_YOUR ASSIGNMENT_
Write out all of the entries below word for word.

_RECORDS FOR THIS TASK_
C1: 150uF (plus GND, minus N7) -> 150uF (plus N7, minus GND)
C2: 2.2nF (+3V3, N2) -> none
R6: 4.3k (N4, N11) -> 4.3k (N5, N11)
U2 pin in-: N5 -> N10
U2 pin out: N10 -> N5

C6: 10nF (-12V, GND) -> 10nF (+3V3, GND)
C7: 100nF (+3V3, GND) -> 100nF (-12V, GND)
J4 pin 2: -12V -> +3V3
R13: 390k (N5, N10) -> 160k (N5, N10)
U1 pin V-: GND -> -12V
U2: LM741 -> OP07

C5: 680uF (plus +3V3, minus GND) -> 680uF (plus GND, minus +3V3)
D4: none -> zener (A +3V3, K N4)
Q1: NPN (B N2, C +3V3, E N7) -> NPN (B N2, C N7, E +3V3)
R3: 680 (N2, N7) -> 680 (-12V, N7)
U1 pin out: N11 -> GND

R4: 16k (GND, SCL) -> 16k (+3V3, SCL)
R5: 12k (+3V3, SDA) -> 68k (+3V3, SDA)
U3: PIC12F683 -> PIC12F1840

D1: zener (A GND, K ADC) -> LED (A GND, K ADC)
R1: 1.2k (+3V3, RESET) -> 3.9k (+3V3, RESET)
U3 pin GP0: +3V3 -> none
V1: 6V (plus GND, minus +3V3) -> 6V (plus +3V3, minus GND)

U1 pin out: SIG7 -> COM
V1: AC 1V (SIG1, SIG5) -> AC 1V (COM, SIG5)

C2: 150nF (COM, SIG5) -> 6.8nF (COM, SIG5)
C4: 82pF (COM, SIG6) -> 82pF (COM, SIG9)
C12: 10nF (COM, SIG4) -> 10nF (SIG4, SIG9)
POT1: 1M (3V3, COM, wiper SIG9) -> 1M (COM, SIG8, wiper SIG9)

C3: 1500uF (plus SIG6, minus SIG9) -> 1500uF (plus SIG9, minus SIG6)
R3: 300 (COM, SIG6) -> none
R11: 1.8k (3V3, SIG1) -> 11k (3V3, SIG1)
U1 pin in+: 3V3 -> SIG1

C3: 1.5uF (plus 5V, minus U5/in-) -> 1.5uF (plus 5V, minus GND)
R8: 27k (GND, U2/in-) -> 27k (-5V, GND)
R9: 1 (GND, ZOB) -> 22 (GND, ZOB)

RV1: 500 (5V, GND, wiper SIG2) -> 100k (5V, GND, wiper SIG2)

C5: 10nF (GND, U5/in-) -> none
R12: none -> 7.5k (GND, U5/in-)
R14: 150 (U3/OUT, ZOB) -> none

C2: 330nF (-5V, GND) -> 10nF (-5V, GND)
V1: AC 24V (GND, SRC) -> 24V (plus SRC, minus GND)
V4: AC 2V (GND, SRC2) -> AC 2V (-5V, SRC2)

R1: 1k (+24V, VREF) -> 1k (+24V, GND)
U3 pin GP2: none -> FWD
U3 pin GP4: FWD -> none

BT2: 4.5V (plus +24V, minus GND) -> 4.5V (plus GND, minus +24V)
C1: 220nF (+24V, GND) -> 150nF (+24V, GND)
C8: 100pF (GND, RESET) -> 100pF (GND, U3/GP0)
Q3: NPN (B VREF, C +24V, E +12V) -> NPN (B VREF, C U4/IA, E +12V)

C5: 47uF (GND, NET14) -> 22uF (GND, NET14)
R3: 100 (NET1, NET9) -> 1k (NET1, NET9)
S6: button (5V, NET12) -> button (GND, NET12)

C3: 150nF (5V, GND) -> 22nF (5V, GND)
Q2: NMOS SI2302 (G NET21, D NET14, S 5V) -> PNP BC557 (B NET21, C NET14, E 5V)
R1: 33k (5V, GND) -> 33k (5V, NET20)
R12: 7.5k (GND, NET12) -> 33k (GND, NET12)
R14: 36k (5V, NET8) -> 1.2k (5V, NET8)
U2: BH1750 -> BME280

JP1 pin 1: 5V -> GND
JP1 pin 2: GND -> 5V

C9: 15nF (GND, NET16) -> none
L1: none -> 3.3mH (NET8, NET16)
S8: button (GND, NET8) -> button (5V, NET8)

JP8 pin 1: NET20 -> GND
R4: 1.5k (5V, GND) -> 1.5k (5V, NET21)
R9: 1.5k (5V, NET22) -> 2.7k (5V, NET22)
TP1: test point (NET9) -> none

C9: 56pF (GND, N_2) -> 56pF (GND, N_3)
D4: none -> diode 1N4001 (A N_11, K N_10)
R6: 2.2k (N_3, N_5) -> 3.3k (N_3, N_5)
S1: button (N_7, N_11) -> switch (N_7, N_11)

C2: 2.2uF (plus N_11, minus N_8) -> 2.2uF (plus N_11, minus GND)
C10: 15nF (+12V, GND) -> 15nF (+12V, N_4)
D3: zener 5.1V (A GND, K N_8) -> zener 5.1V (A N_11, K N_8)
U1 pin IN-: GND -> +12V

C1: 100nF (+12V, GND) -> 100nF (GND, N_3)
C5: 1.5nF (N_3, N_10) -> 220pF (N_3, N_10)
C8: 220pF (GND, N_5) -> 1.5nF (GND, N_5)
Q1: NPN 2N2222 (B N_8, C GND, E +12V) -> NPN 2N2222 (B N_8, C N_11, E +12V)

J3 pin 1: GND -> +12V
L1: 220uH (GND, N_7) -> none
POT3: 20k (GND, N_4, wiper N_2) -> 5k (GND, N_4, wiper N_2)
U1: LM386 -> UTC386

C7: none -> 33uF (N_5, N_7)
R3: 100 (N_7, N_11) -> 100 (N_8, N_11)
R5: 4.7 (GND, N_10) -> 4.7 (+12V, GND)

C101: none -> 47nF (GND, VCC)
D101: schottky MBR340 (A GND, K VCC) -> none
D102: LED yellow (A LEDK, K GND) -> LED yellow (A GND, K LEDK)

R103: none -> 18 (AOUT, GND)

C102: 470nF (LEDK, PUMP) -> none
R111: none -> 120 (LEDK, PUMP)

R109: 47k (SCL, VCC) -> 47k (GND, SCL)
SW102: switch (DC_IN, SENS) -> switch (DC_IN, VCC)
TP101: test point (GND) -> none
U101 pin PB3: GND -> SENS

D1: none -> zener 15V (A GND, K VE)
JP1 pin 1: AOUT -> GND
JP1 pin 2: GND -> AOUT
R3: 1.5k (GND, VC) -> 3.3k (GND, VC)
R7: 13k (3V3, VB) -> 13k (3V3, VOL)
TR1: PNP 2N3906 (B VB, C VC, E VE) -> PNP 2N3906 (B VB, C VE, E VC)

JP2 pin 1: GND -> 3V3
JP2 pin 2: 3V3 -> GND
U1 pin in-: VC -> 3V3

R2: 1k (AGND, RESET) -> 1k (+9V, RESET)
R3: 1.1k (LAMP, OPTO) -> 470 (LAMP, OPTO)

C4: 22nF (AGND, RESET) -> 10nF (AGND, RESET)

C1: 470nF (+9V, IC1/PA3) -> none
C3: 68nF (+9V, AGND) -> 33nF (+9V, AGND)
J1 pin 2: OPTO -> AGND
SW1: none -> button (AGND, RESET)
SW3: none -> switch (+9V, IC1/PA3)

_TASK SOLUTION_
C1: 150uF (plus GND, minus N7) -> 150uF (plus N7, minus GND)
C2: 2.2nF (+3V3, N2) -> none
R6: 4.3k (N4, N11) -> 4.3k (N5, N11)
U2 pin in-: N5 -> N10
U2 pin out: N10 -> N5

C6: 10nF (-12V, GND) -> 10nF (+3V3, GND)
C7: 100nF (+3V3, GND) -> 100nF (-12V, GND)
J4 pin 2: -12V -> +3V3
R13: 390k (N5, N10) -> 160k (N5, N10)
U1 pin V-: GND -> -12V
U2: LM741 -> OP07

C5: 680uF (plus +3V3, minus GND) -> 680uF (plus GND, minus +3V3)
D4: none -> zener (A +3V3, K N4)
Q1: NPN (B N2, C +3V3, E N7) -> NPN (B N2, C N7, E +3V3)
R3: 680 (N2, N7) -> 680 (-12V, N7)
U1 pin out: N11 -> GND

R4: 16k (GND, SCL) -> 16k (+3V3, SCL)
R5: 12k (+3V3, SDA) -> 68k (+3V3, SDA)
U3: PIC12F683 -> PIC12F1840

D1: zener (A GND, K ADC) -> LED (A GND, K ADC)
R1: 1.2k (+3V3, RESET) -> 3.9k (+3V3, RESET)
U3 pin GP0: +3V3 -> none
V1: 6V (plus GND, minus +3V3) -> 6V (plus +3V3, minus GND)

U1 pin out: SIG7 -> COM
V1: AC 1V (SIG1, SIG5) -> AC 1V (COM, SIG5)

C2: 150nF (COM, SIG5) -> 6.8nF (COM, SIG5)
C4: 82pF (COM, SIG6) -> 82pF (COM, SIG9)
C12: 10nF (COM, SIG4) -> 10nF (SIG4, SIG9)
POT1: 1M (3V3, COM, wiper SIG9) -> 1M (COM, SIG8, wiper SIG9)

C3: 1500uF (plus SIG6, minus SIG9) -> 1500uF (plus SIG9, minus SIG6)
R3: 300 (COM, SIG6) -> none
R11: 1.8k (3V3, SIG1) -> 11k (3V3, SIG1)
U1 pin in+: 3V3 -> SIG1

C3: 1.5uF (plus 5V, minus U5/in-) -> 1.5uF (plus 5V, minus GND)
R8: 27k (GND, U2/in-) -> 27k (-5V, GND)
R9: 1 (GND, ZOB) -> 22 (GND, ZOB)

RV1: 500 (5V, GND, wiper SIG2) -> 100k (5V, GND, wiper SIG2)

C5: 10nF (GND, U5/in-) -> none
R12: none -> 7.5k (GND, U5/in-)
R14: 150 (U3/OUT, ZOB) -> none

C2: 330nF (-5V, GND) -> 10nF (-5V, GND)
V1: AC 24V (GND, SRC) -> 24V (plus SRC, minus GND)
V4: AC 2V (GND, SRC2) -> AC 2V (-5V, SRC2)

R1: 1k (+24V, VREF) -> 1k (+24V, GND)
U3 pin GP2: none -> FWD
U3 pin GP4: FWD -> none

BT2: 4.5V (plus +24V, minus GND) -> 4.5V (plus GND, minus +24V)
C1: 220nF (+24V, GND) -> 150nF (+24V, GND)
C8: 100pF (GND, RESET) -> 100pF (GND, U3/GP0)
Q3: NPN (B VREF, C +24V, E +12V) -> NPN (B VREF, C U4/IA, E +12V)

C5: 47uF (GND, NET14) -> 22uF (GND, NET14)
R3: 100 (NET1, NET9) -> 1k (NET1, NET9)
S6: button (5V, NET12) -> button (GND, NET12)

C3: 150nF (5V, GND) -> 22nF (5V, GND)
Q2: NMOS SI2302 (G NET21, D NET14, S 5V) -> PNP BC557 (B NET21, C NET14, E 5V)
R1: 33k (5V, GND) -> 33k (5V, NET20)
R12: 7.5k (GND, NET12) -> 33k (GND, NET12)
R14: 36k (5V, NET8) -> 1.2k (5V, NET8)
U2: BH1750 -> BME280

JP1 pin 1: 5V -> GND
JP1 pin 2: GND -> 5V

C9: 15nF (GND, NET16) -> none
L1: none -> 3.3mH (NET8, NET16)
S8: button (GND, NET8) -> button (5V, NET8)

JP8 pin 1: NET20 -> GND
R4: 1.5k (5V, GND) -> 1.5k (5V, NET21)
R9: 1.5k (5V, NET22) -> 2.7k (5V, NET22)
TP1: test point (NET9) -> none

C9: 56pF (GND, N_2) -> 56pF (GND, N_3)
D4: none -> diode 1N4001 (A N_11, K N_10)
R6: 2.2k (N_3, N_5) -> 3.3k (N_3, N_5)
S1: button (N_7, N_11) -> switch (N_7, N_11)

C2: 2.2uF (plus N_11, minus N_8) -> 2.2uF (plus N_11, minus GND)
C10: 15nF (+12V, GND) -> 15nF (+12V, N_4)
D3: zener 5.1V (A GND, K N_8) -> zener 5.1V (A N_11, K N_8)
U1 pin IN-: GND -> +12V

C1: 100nF (+12V, GND) -> 100nF (GND, N_3)
C5: 1.5nF (N_3, N_10) -> 220pF (N_3, N_10)
C8: 220pF (GND, N_5) -> 1.5nF (GND, N_5)
Q1: NPN 2N2222 (B N_8, C GND, E +12V) -> NPN 2N2222 (B N_8, C N_11, E +12V)

J3 pin 1: GND -> +12V
L1: 220uH (GND, N_7) -> none
POT3: 20k (GND, N_4, wiper N_2) -> 5k (GND, N_4, wiper N_2)
U1: LM386 -> UTC386

C7: none -> 33uF (N_5, N_7)
R3: 100 (N_7, N_11) -> 100 (N_8, N_11)
R5: 4.7 (GND, N_10) -> 4.7 (+12V, GND)

C101: none -> 47nF (GND, VCC)
D101: schottky MBR340 (A GND, K VCC) -> none
D102: LED yellow (A LEDK, K GND) -> LED yellow (A GND, K LEDK)

R103: none -> 18 (AOUT, GND)

C102: 470nF (LEDK, PUMP) -> none
R111: none -> 120 (LEDK, PUMP)

R109: 47k (SCL, VCC) -> 47k (GND, SCL)
SW102: switch (DC_IN, SENS) -> switch (DC_IN, VCC)
TP101: test point (GND) -> none
U101 pin PB3: GND -> SENS

D1: none -> zener 15V (A GND, K VE)
JP1 pin 1: AOUT -> GND
JP1 pin 2: GND -> AOUT
R3: 1.5k (GND, VC) -> 3.3k (GND, VC)
R7: 13k (3V3, VB) -> 13k (3V3, VOL)
TR1: PNP 2N3906 (B VB, C VC, E VE) -> PNP 2N3906 (B VB, C VE, E VC)

JP2 pin 1: GND -> 3V3
JP2 pin 2: 3V3 -> GND
U1 pin in-: VC -> 3V3

R2: 1k (AGND, RESET) -> 1k (+9V, RESET)
R3: 1.1k (LAMP, OPTO) -> 470 (LAMP, OPTO)

C4: 22nF (AGND, RESET) -> 10nF (AGND, RESET)

C1: 470nF (+9V, IC1/PA3) -> none
C3: 68nF (+9V, AGND) -> 33nF (+9V, AGND)
J1 pin 2: OPTO -> AGND
SW1: none -> button (AGND, RESET)
SW3: none -> switch (+9V, IC1/PA3)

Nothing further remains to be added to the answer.